▶ What is required
In the material below, some lines carry "brick". Copy each such line.

▶ Supplied data
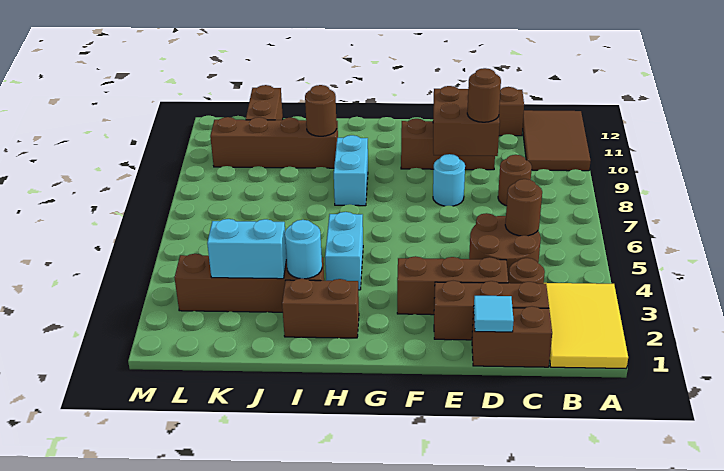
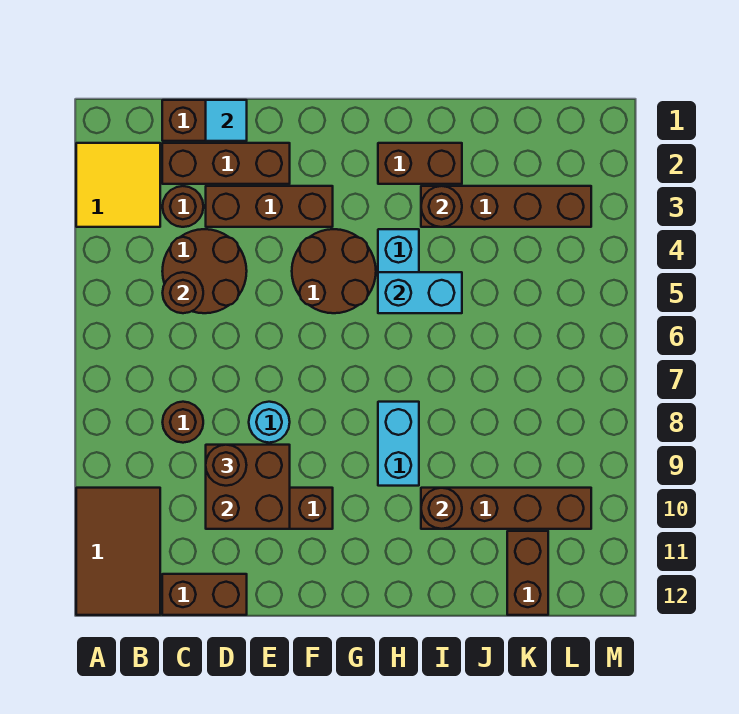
yellow tile A1:B3 level 1 -> yellow tile A2:B3 level 1
none -> brown round brick F4:G5 level 1
cyan round brick I3 level 2 -> brown round brick I3 level 2
cyan brick J3:K3 level 2 -> cyan brick H5:I5 level 2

▶ Answer
none -> brown round brick F4:G5 level 1
cyan round brick I3 level 2 -> brown round brick I3 level 2
cyan brick J3:K3 level 2 -> cyan brick H5:I5 level 2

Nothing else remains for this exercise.